▸ **Task to complete**
Set down the listing exactly as given, minus images.

▸ **Information shown**

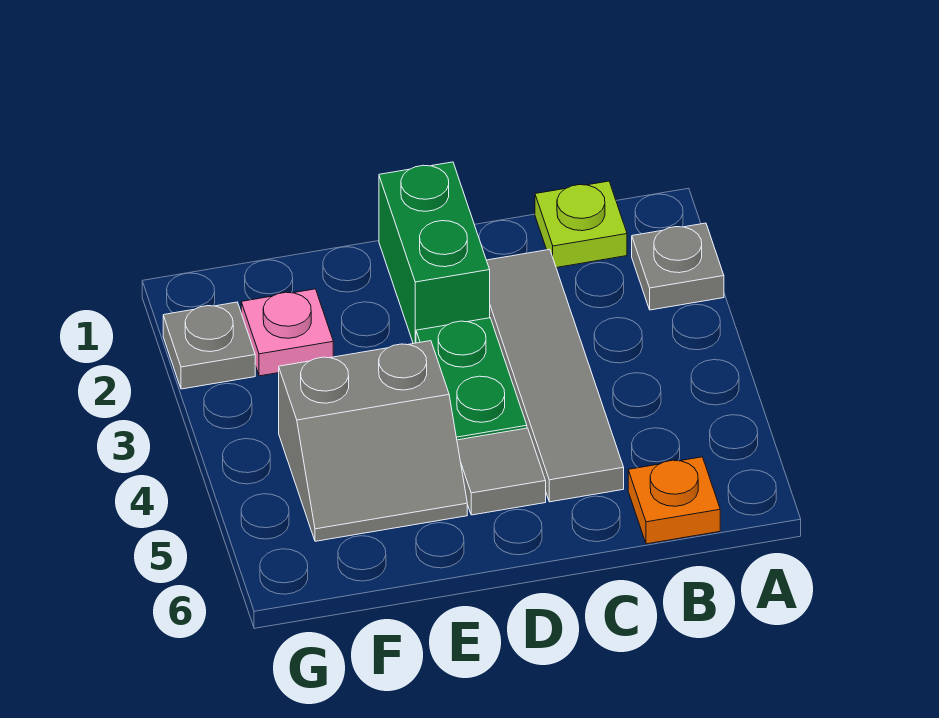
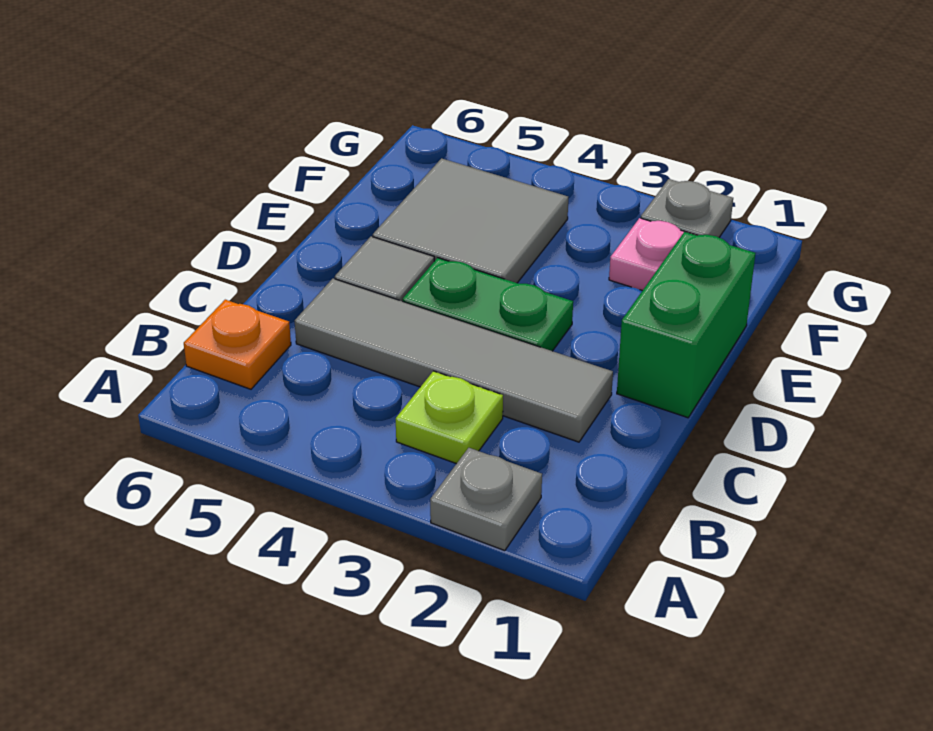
lime plate B1 level 1 -> lime plate B3 level 1
green brick D1:D2 level 1 -> green brick D1:E1 level 1
grey slope E4:F5 level 1 top 4 -> grey tile E4:F5 level 1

▸ **Solved exercise**
lime plate B1 level 1 -> lime plate B3 level 1
green brick D1:D2 level 1 -> green brick D1:E1 level 1
grey slope E4:F5 level 1 top 4 -> grey tile E4:F5 level 1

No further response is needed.